Data for this task start

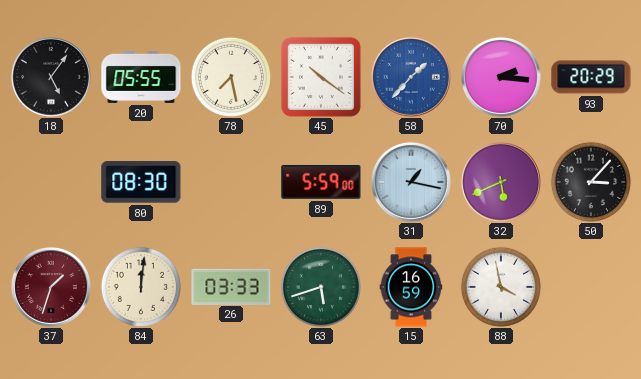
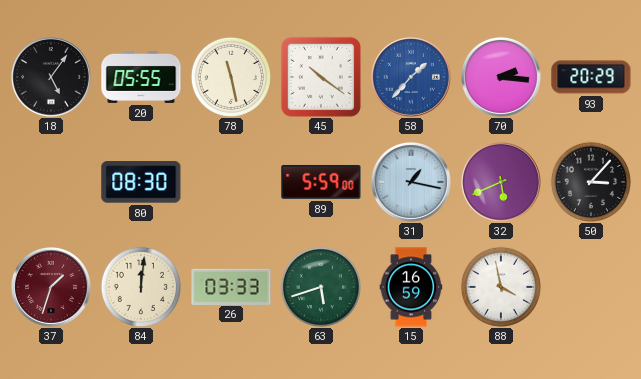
78: 7:28 -> 11:28
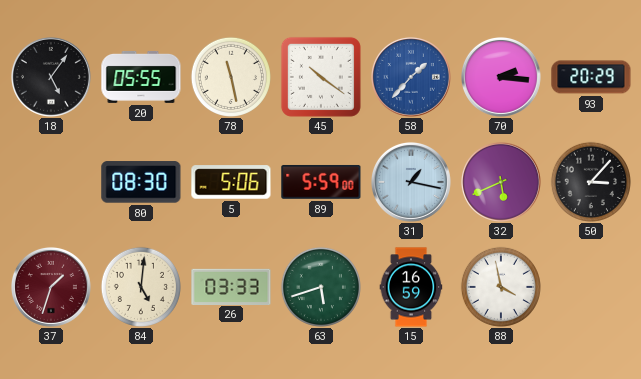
5: none -> 5:06
84: 12:01 -> 5:01
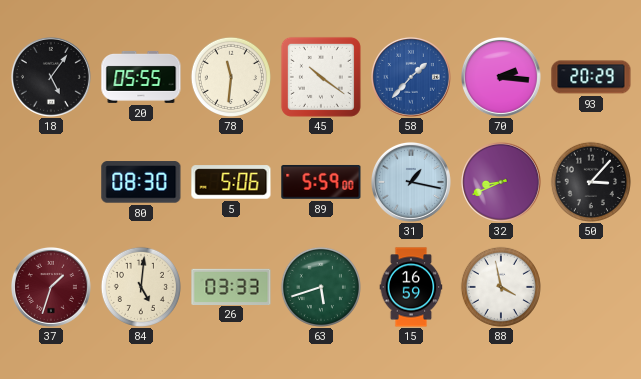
78: 11:28 -> 11:31
32: 5:41 -> 8:41
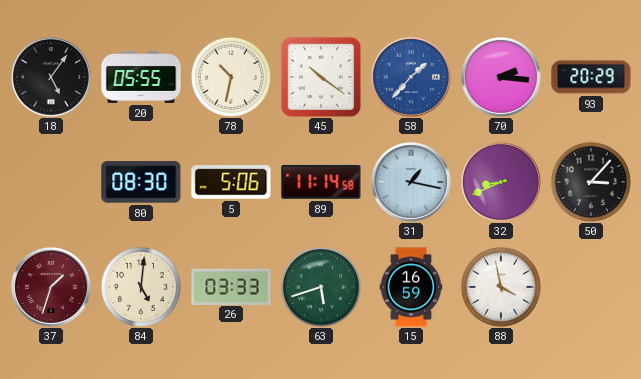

Data for this task end

=== What you are asked to do ===
Revise the lines above so that "none" reads "unset" wherever it occurs, leaving everything else unchanged. Omit the pictures from your answer.

=== Completed task ===
78: 7:28 -> 11:28
5: unset -> 5:06
84: 12:01 -> 5:01
78: 11:28 -> 11:31
32: 5:41 -> 8:41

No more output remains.